Items from a data source
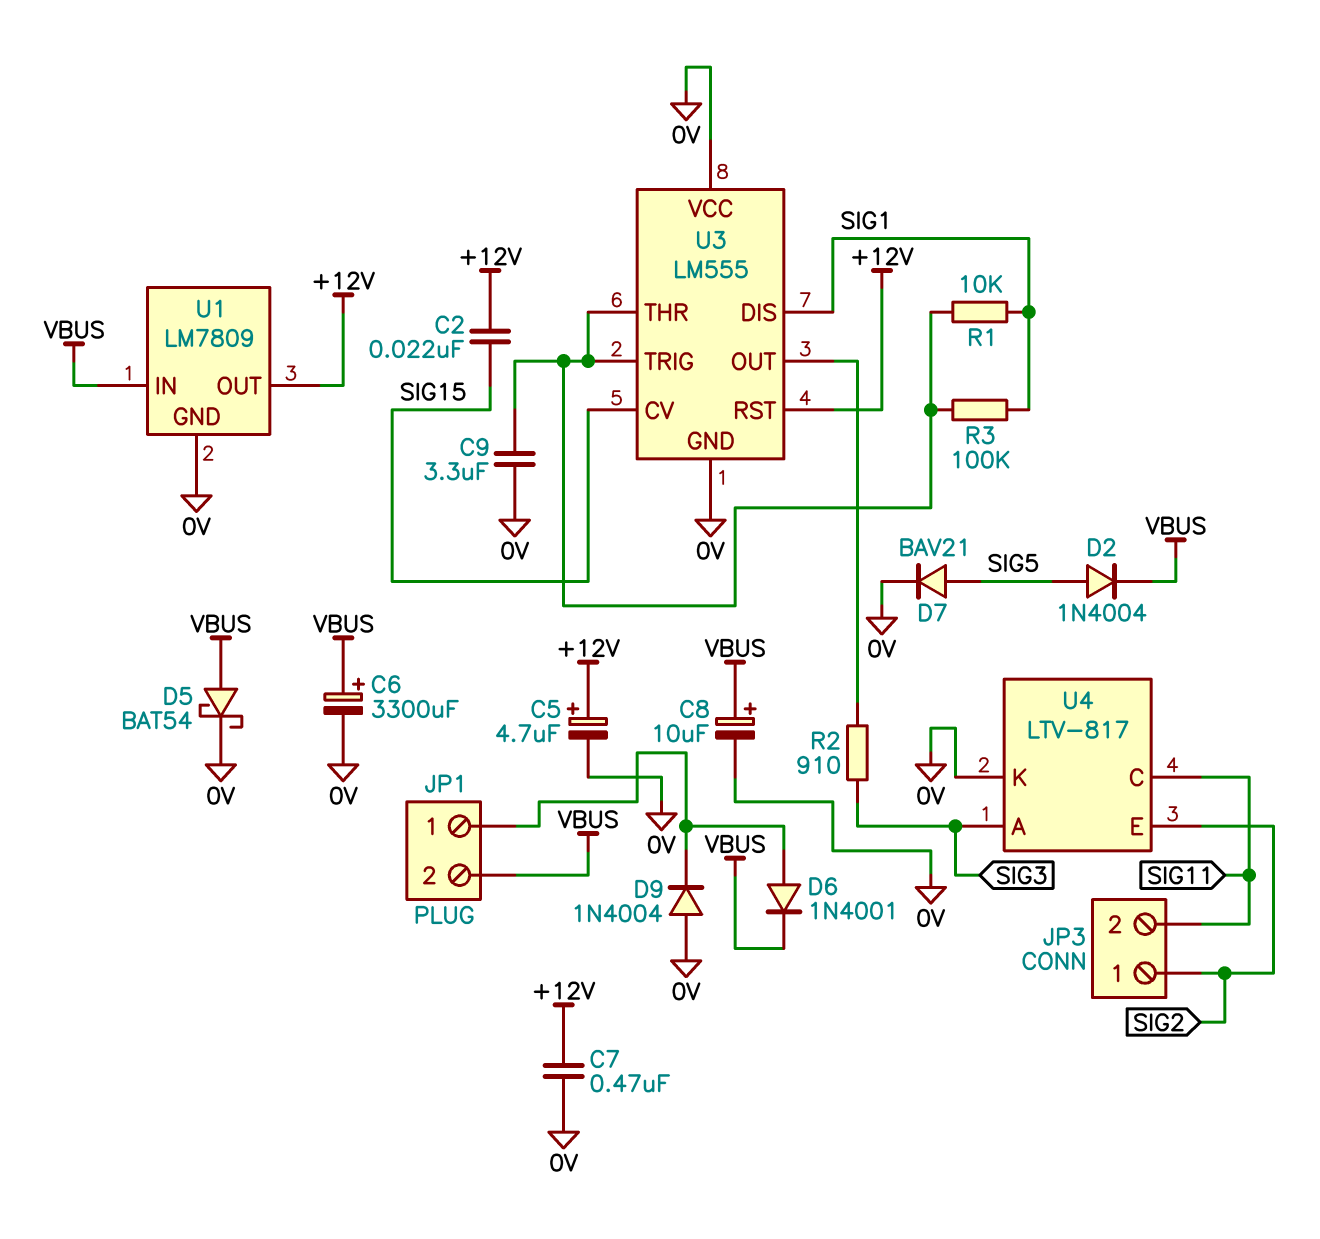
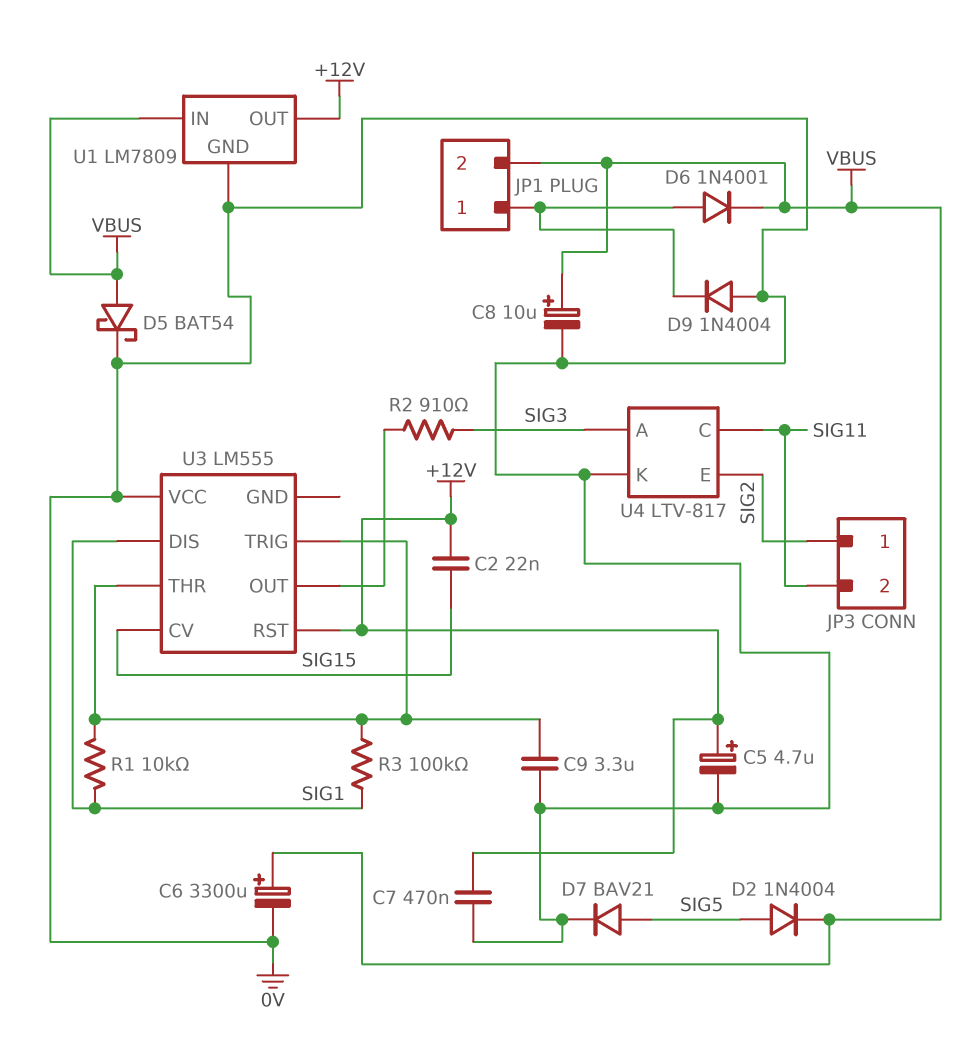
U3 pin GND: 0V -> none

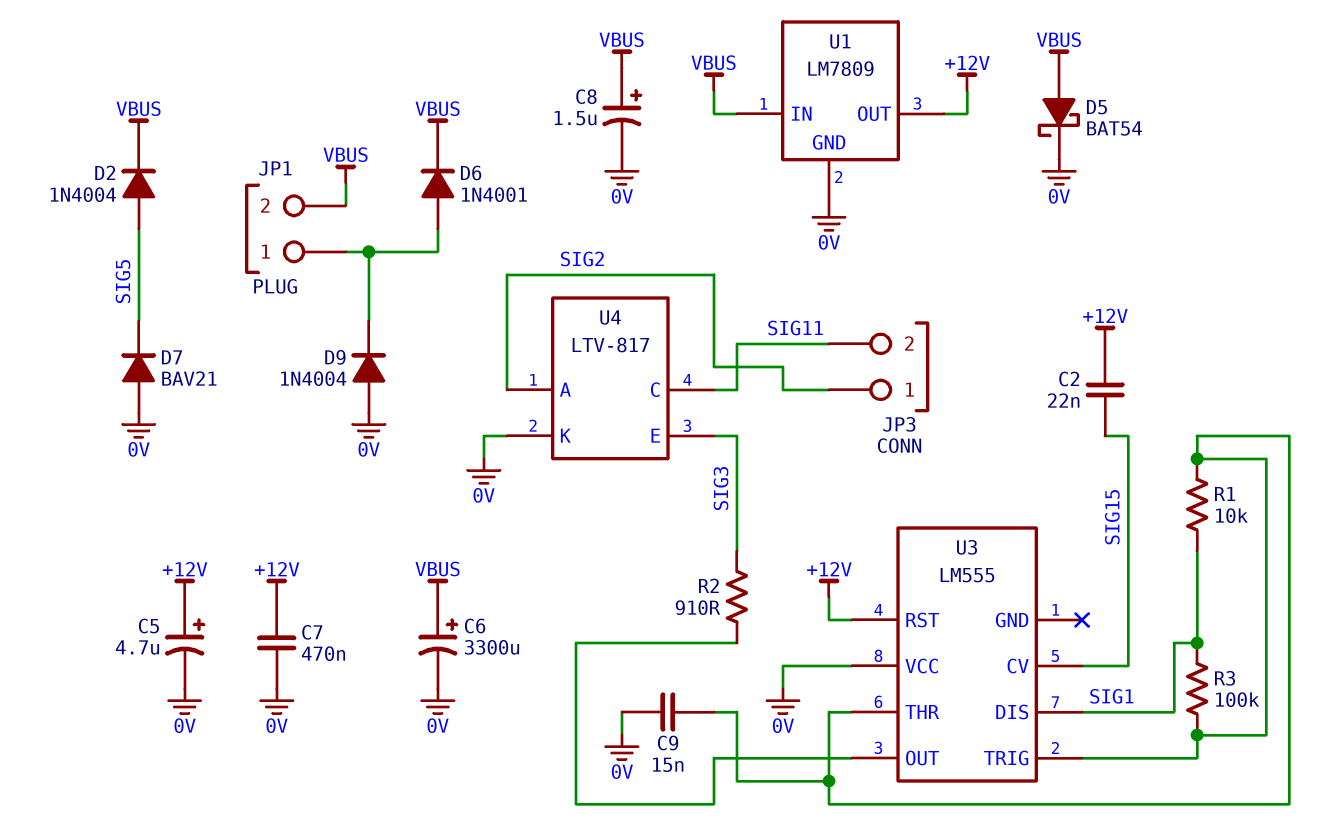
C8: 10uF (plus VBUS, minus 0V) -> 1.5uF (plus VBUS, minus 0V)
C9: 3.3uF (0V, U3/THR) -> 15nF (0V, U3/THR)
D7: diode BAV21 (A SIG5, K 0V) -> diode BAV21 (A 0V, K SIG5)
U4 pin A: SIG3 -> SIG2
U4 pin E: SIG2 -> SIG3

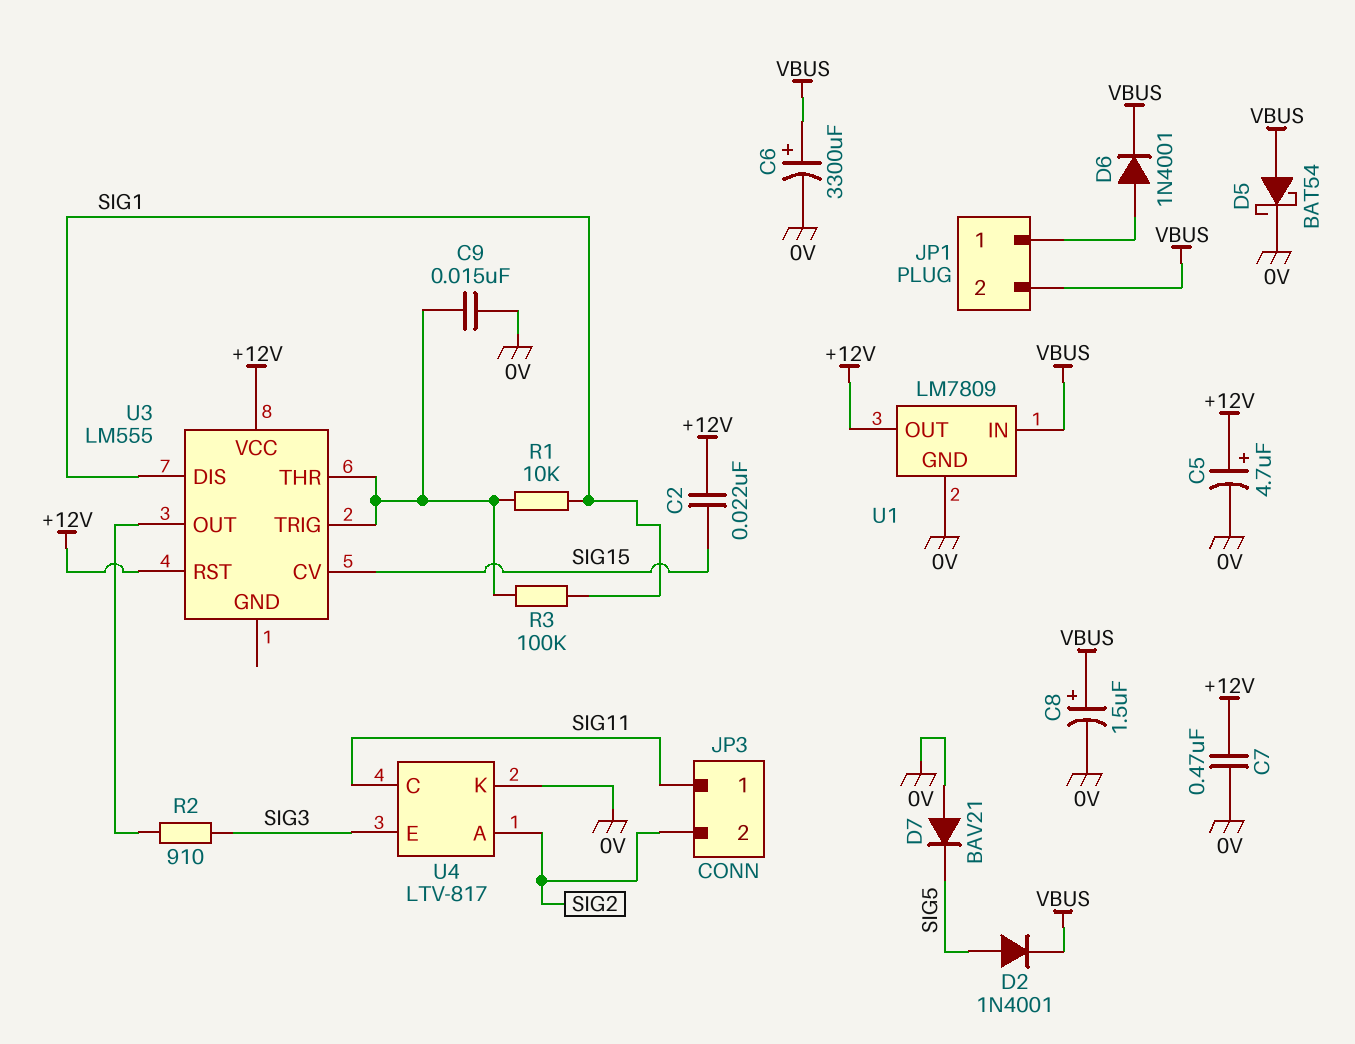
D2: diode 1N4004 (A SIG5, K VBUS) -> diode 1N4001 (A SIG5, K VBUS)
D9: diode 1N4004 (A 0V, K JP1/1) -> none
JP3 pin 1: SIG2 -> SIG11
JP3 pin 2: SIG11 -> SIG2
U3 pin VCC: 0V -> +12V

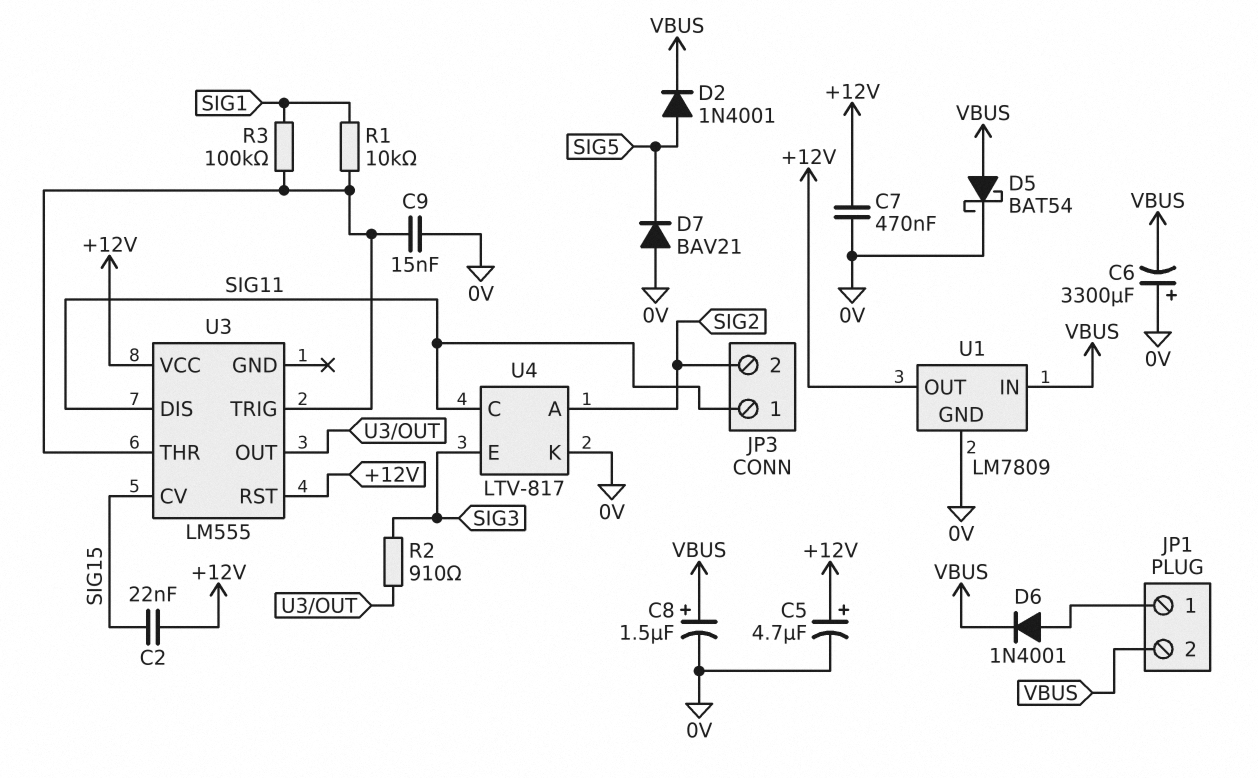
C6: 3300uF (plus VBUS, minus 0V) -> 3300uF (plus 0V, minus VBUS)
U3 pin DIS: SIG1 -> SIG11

WHAT THE EXERCISE ASKS. Using the records given above, list every line that includes the word "minus".

OUTPUT FOR THIS TASK.
C8: 10uF (plus VBUS, minus 0V) -> 1.5uF (plus VBUS, minus 0V)
C6: 3300uF (plus VBUS, minus 0V) -> 3300uF (plus 0V, minus VBUS)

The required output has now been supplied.